What you are asked to do ->
Exact copy, pictures excluded: write out every line below.
═══ Supplied entries ═══
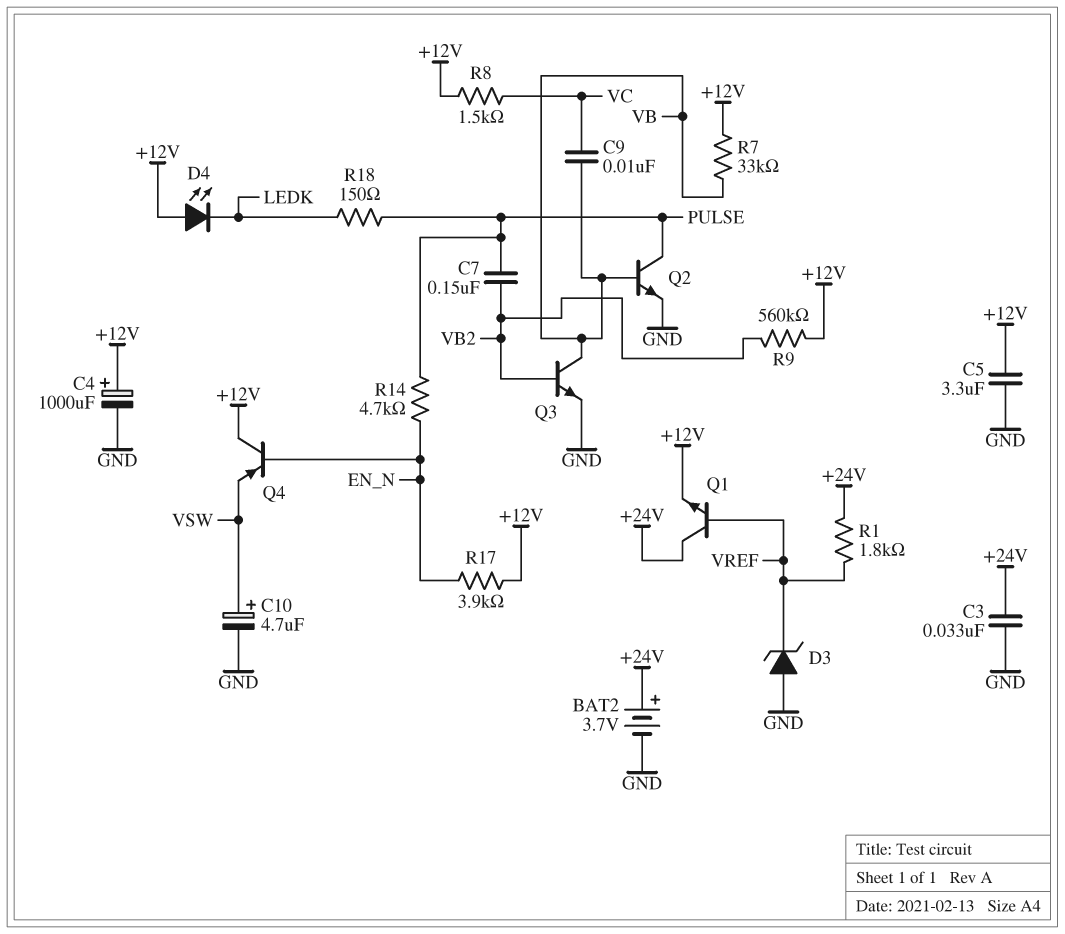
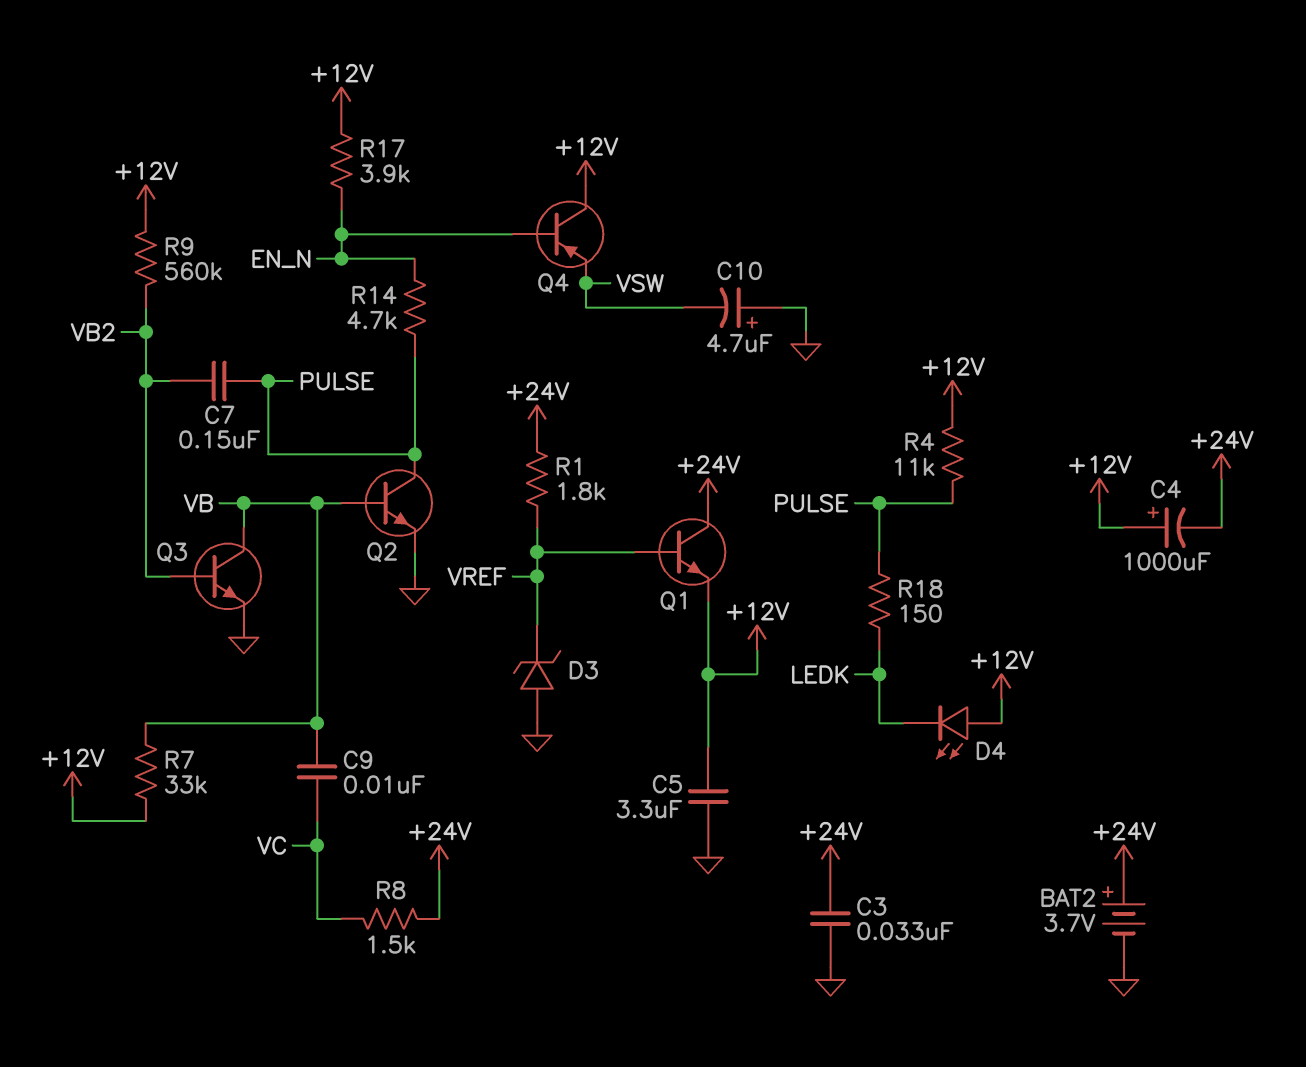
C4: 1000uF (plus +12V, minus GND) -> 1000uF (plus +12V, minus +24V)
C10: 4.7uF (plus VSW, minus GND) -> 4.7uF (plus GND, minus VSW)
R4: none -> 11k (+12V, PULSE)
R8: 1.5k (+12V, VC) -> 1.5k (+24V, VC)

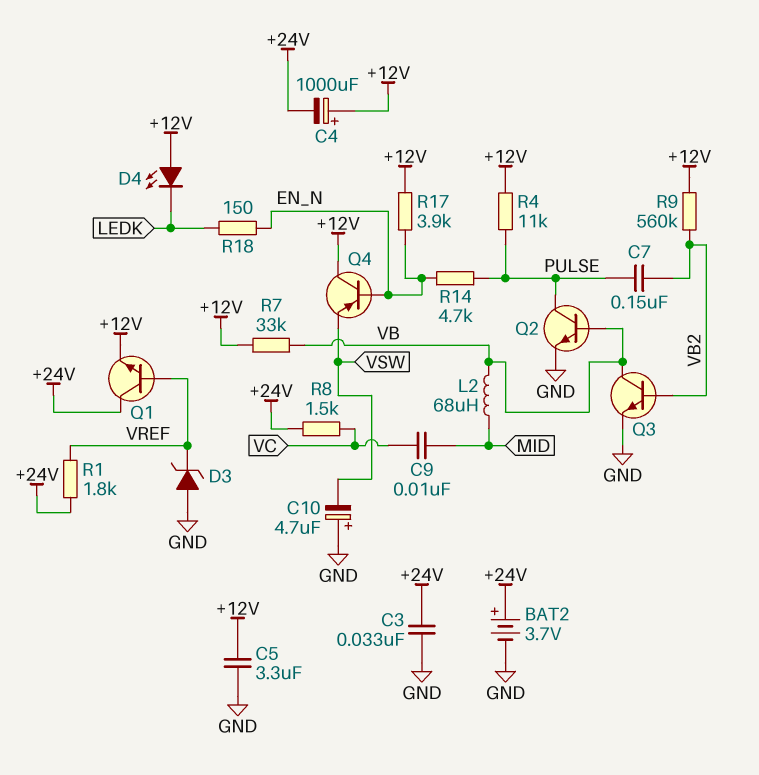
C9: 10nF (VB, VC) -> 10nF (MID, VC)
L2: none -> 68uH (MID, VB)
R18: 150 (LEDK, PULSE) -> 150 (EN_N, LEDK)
═══
Completed task ->
C4: 1000uF (plus +12V, minus GND) -> 1000uF (plus +12V, minus +24V)
C10: 4.7uF (plus VSW, minus GND) -> 4.7uF (plus GND, minus VSW)
R4: none -> 11k (+12V, PULSE)
R8: 1.5k (+12V, VC) -> 1.5k (+24V, VC)

C9: 10nF (VB, VC) -> 10nF (MID, VC)
L2: none -> 68uH (MID, VB)
R18: 150 (LEDK, PULSE) -> 150 (EN_N, LEDK)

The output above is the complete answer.